Start of PROVIDED INFORMATION

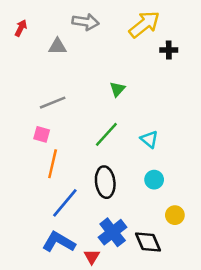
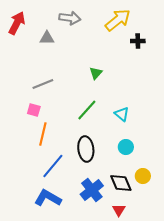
red arrow: (21, 28) -> (17, 23), size x1.6
black diamond: (148, 242) -> (121, 183), moved
red triangle: (92, 257) -> (119, 210), moved

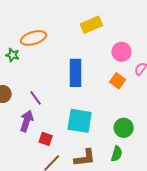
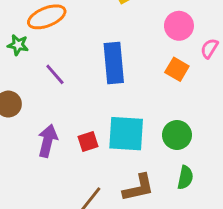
purple line: (36, 98) -> (55, 74), moved
green circle: (124, 128) -> (177, 135), moved
red square: (46, 139) -> (88, 142), moved, turned -32

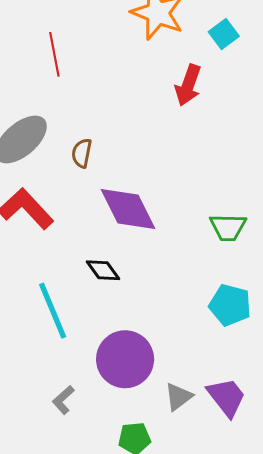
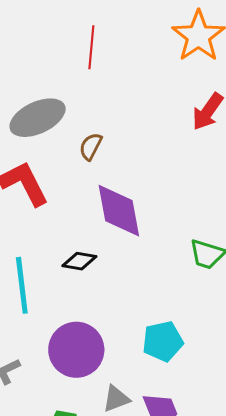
black diamond: (103, 270) -> (79, 261), turned -60
cyan pentagon: (230, 305) -> (163, 341), moved, turned 30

End of PROVIDED INFORMATION

**WORK REQUIRED**
Find every line in the records that uses the string "turned", then copy it.

**FINISHED TASK**
red square: (46, 139) -> (88, 142), moved, turned -32
black diamond: (103, 270) -> (79, 261), turned -60
cyan pentagon: (230, 305) -> (163, 341), moved, turned 30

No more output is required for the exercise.